Instructions for the task => Repeat exactly, and only, the lines of the entries below from the one with "orange candle: 3 -> 1" through the one with "white rocket: 5 -> 4", both ends included.

Data provided =>
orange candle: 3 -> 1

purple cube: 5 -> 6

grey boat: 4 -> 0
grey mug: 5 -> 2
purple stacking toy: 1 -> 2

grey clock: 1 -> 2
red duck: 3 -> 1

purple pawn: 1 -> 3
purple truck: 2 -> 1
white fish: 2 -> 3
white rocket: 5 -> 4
---
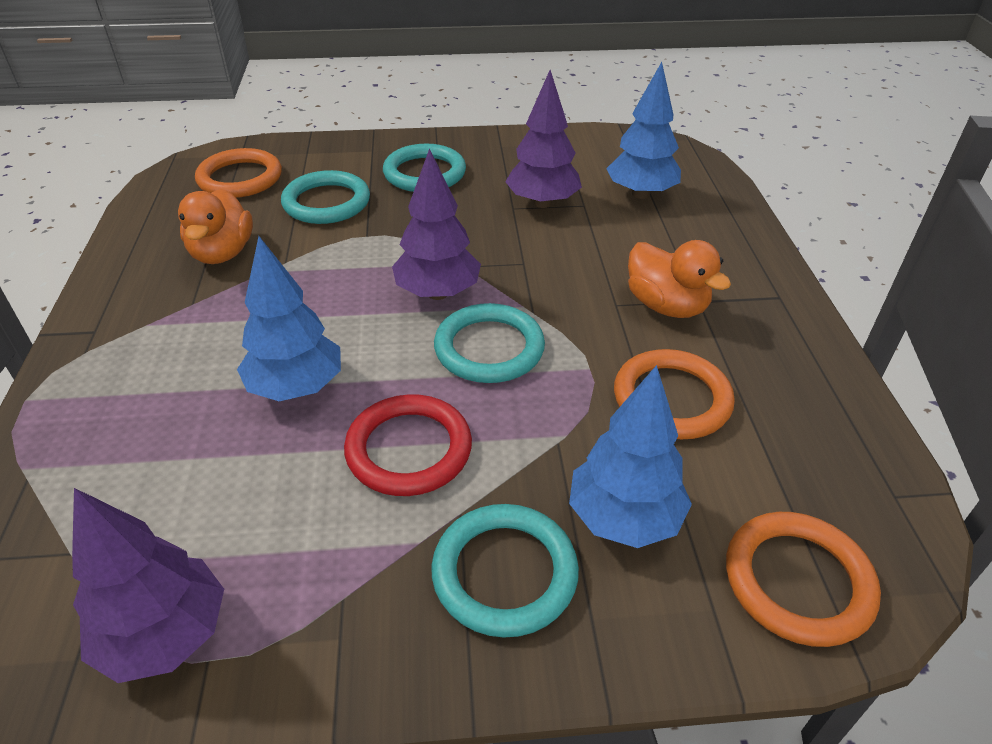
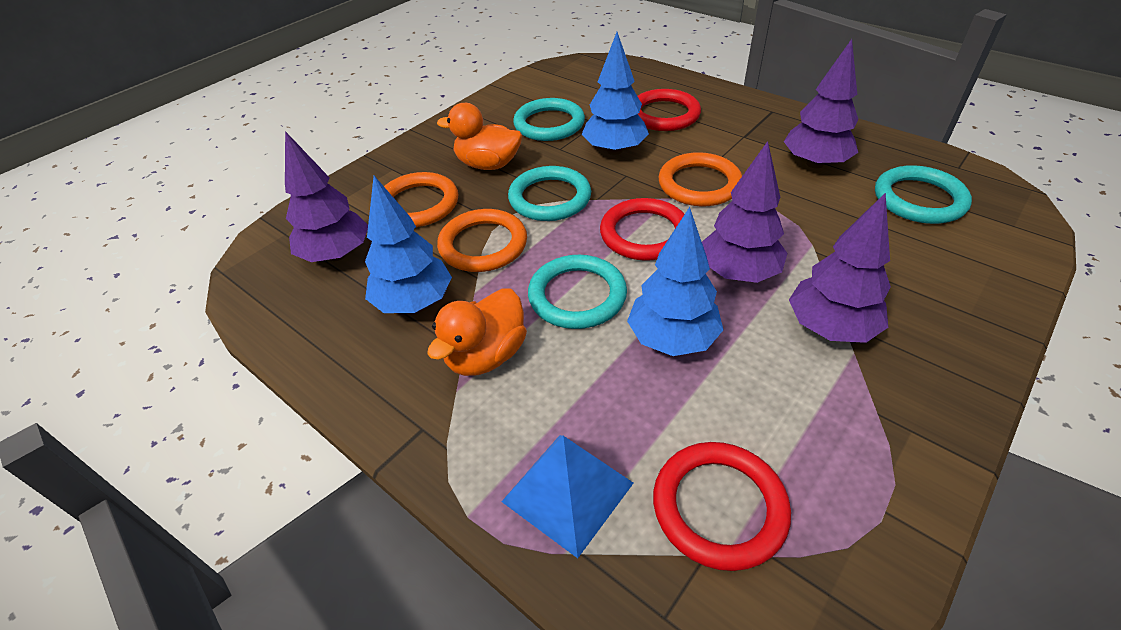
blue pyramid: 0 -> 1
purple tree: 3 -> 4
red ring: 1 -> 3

Answer to this problem =>
orange candle: 3 -> 1

purple cube: 5 -> 6

grey boat: 4 -> 0
grey mug: 5 -> 2
purple stacking toy: 1 -> 2

grey clock: 1 -> 2
red duck: 3 -> 1

purple pawn: 1 -> 3
purple truck: 2 -> 1
white fish: 2 -> 3
white rocket: 5 -> 4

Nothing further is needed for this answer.